Dataset entries:
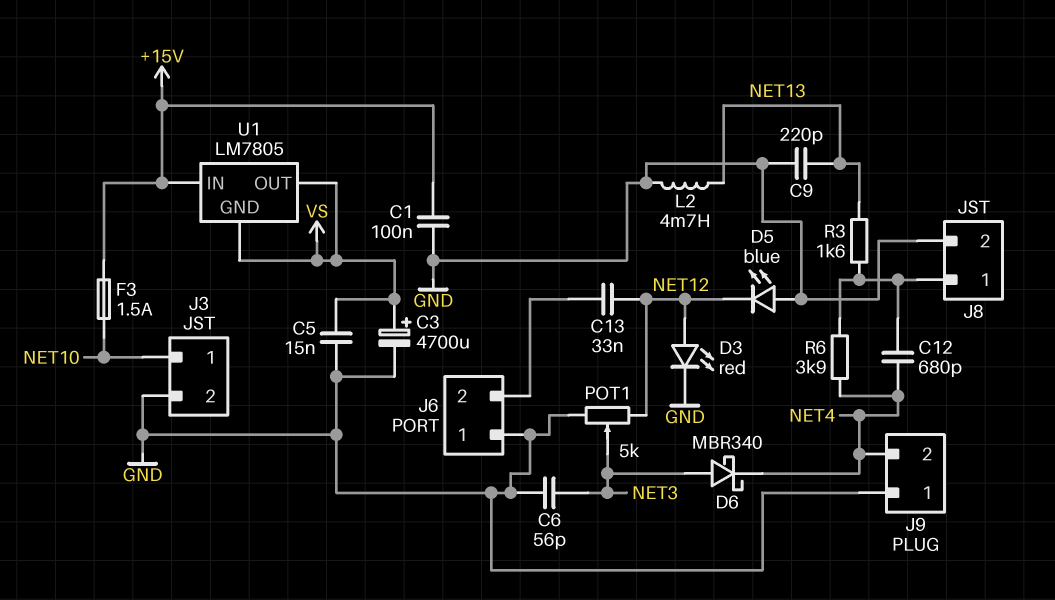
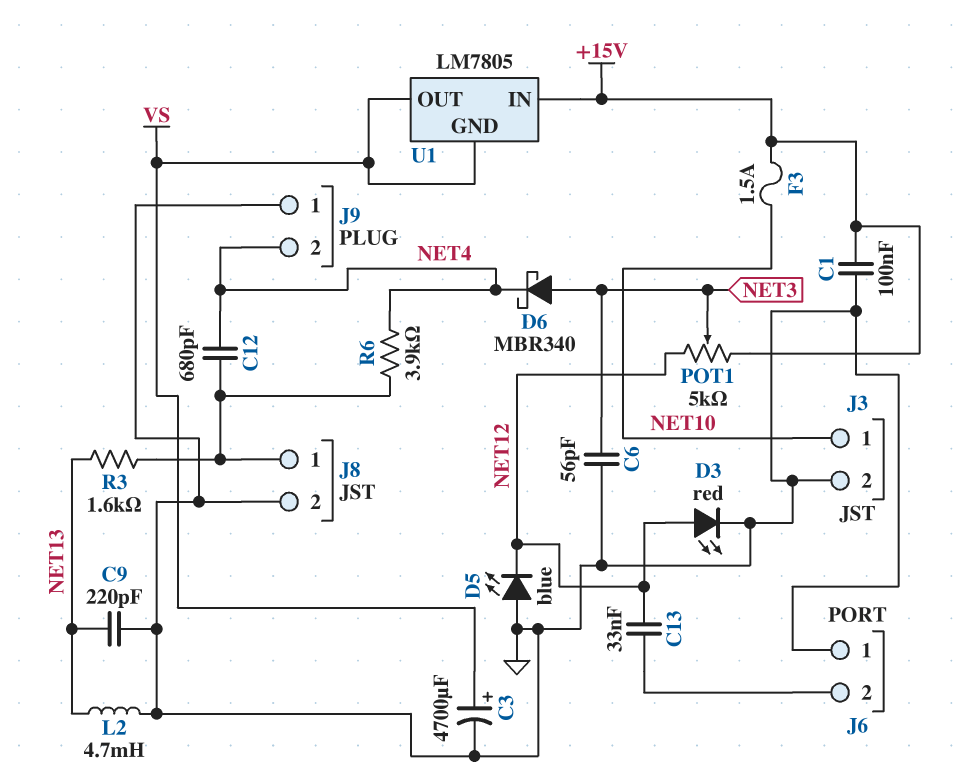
C5: 15nF (GND, VS) -> none
POT1: 5k (GND, NET12, wiper NET3) -> 5k (+15V, NET12, wiper NET3)

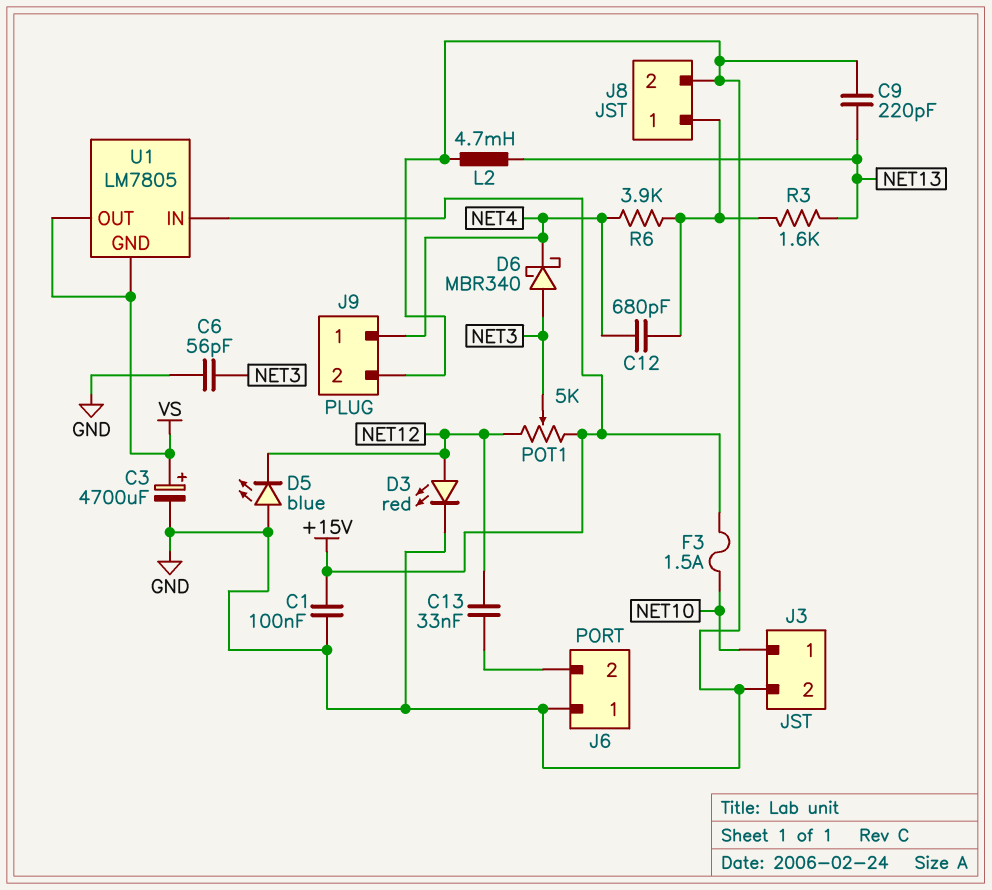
J9 pin 1: GND -> NET4
J9 pin 2: NET4 -> GND

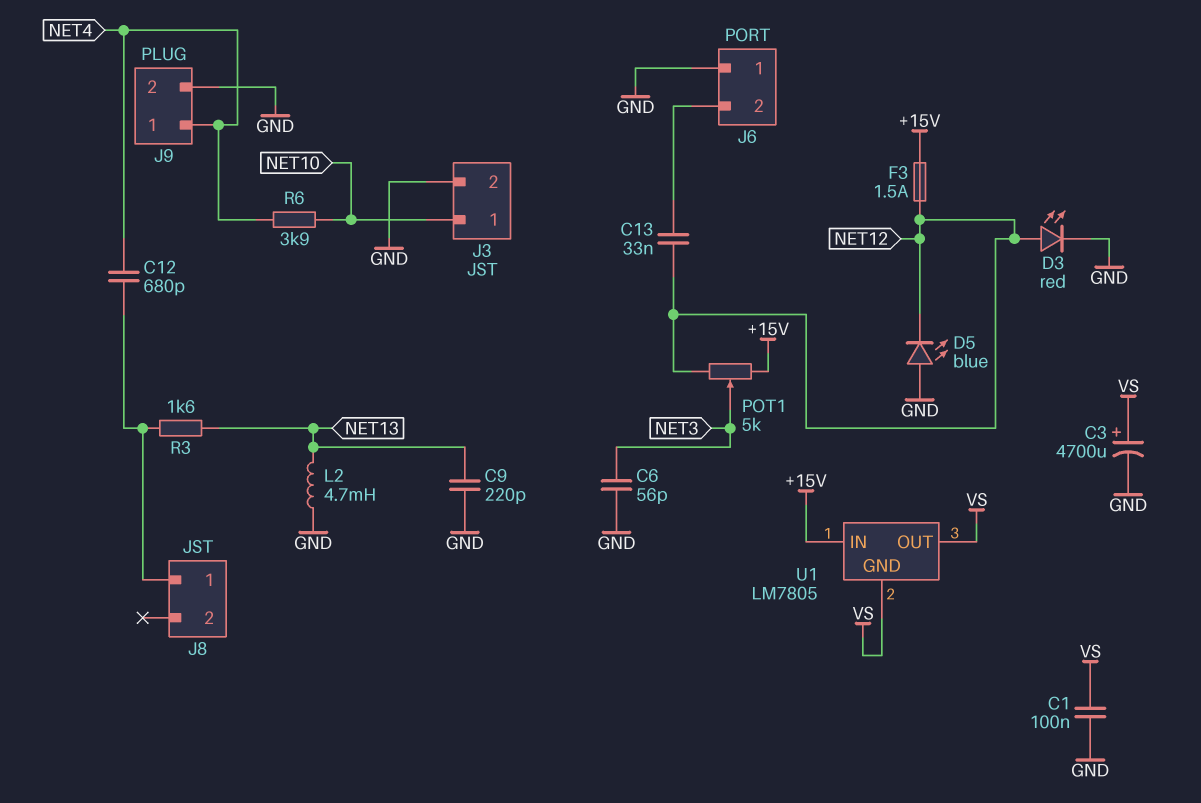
C1: 100nF (+15V, GND) -> 100nF (GND, VS)
D6: schottky MBR340 (A NET3, K NET4) -> none
F3: 1.5A (+15V, NET10) -> 1.5A (+15V, NET12)
J8 pin 2: GND -> none
R6: 3.9k (J8/1, NET4) -> 3.9k (NET4, NET10)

Work instructions:
Copy down every line of the material above that includes the string "none".

Reply to the task:
C5: 15nF (GND, VS) -> none
D6: schottky MBR340 (A NET3, K NET4) -> none
J8 pin 2: GND -> none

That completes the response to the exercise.